Task to complete →
Reproduce every line of the material below word for word, omitting the pictures.
━━━━━ Extracted material ━━━━━
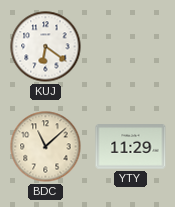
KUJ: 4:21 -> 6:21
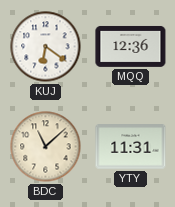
MQQ: none -> 12:36
YTY: 11:29 -> 11:31
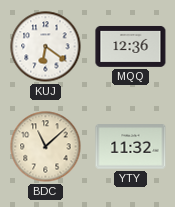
YTY: 11:31 -> 11:32
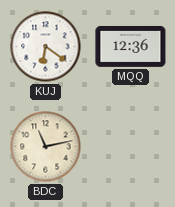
BDC: 11:08 -> 11:13
YTY: 11:32 -> none
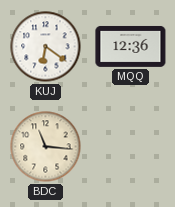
BDC: 11:13 -> 11:16
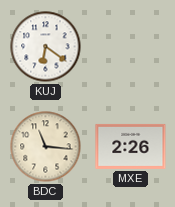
MQQ: 12:36 -> none
MXE: none -> 2:26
━━━━━
Worked answer →
KUJ: 4:21 -> 6:21
MQQ: none -> 12:36
YTY: 11:29 -> 11:31
YTY: 11:31 -> 11:32
BDC: 11:08 -> 11:13
YTY: 11:32 -> none
BDC: 11:13 -> 11:16
MQQ: 12:36 -> none
MXE: none -> 2:26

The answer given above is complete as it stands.